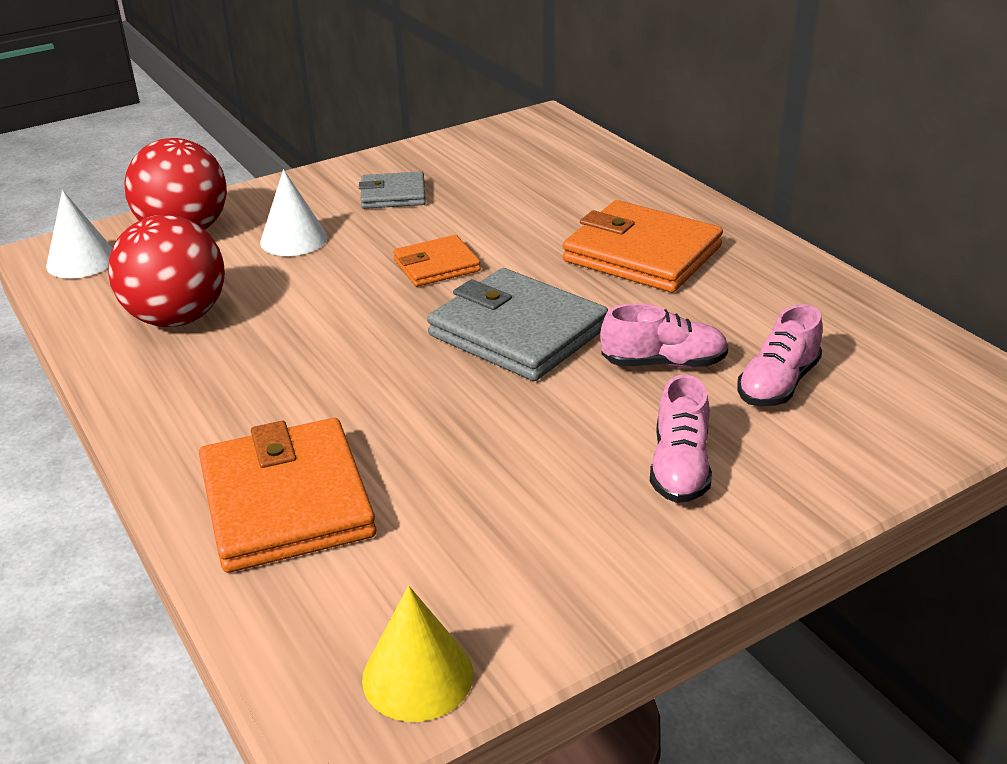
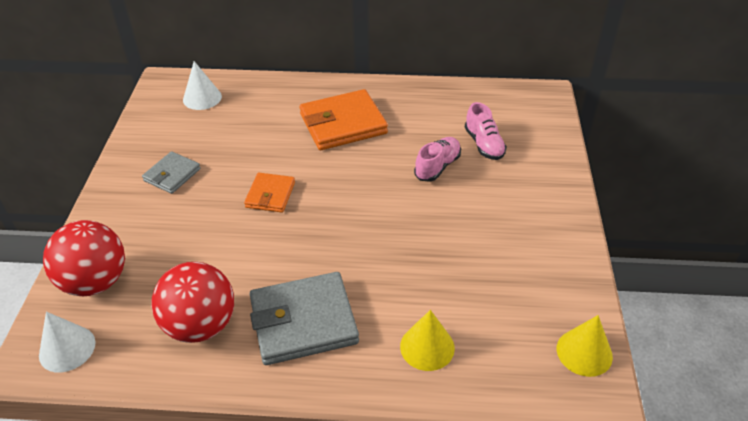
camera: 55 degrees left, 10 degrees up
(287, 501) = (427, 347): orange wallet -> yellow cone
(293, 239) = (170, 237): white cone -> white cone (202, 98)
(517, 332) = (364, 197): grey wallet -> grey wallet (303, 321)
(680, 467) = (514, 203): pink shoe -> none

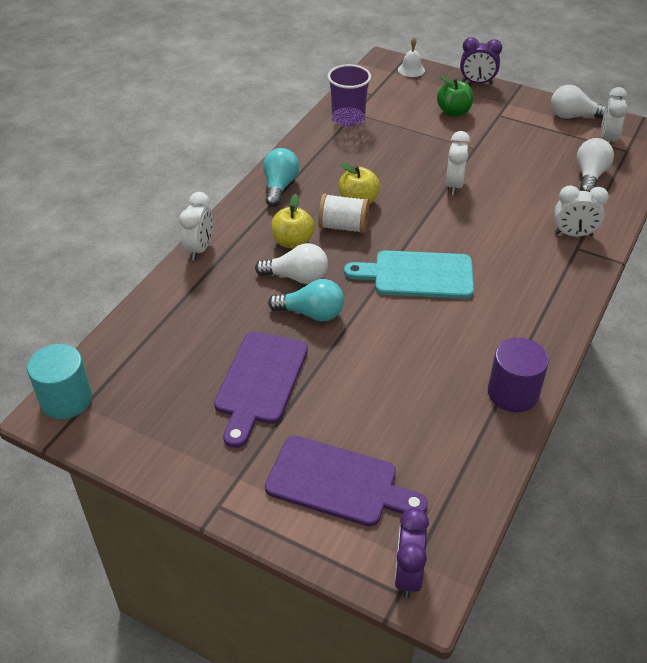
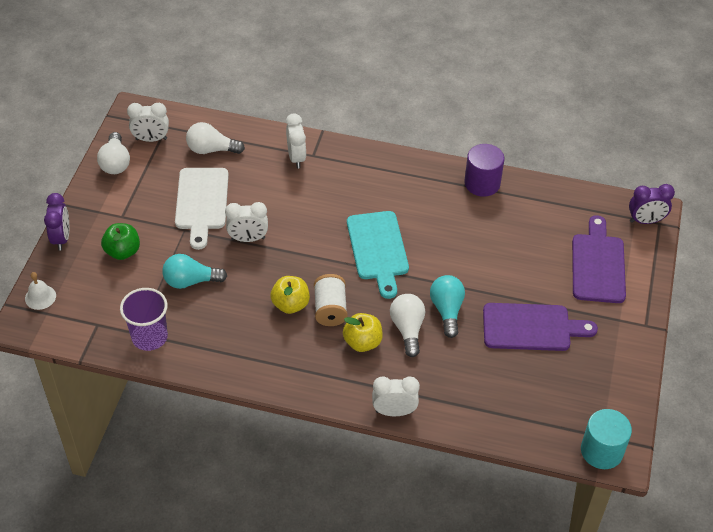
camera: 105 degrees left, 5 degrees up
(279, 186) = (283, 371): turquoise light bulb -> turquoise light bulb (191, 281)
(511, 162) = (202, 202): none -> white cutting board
^^^^^^^^
Everything in the material except the pictures should be output verbatim.

▶ _Exercise output_
camera: 55 degrees left, 10 degrees up
(287, 501) = (427, 347): orange wallet -> yellow cone
(293, 239) = (170, 237): white cone -> white cone (202, 98)
(517, 332) = (364, 197): grey wallet -> grey wallet (303, 321)
(680, 467) = (514, 203): pink shoe -> none

camera: 105 degrees left, 5 degrees up
(279, 186) = (283, 371): turquoise light bulb -> turquoise light bulb (191, 281)
(511, 162) = (202, 202): none -> white cutting board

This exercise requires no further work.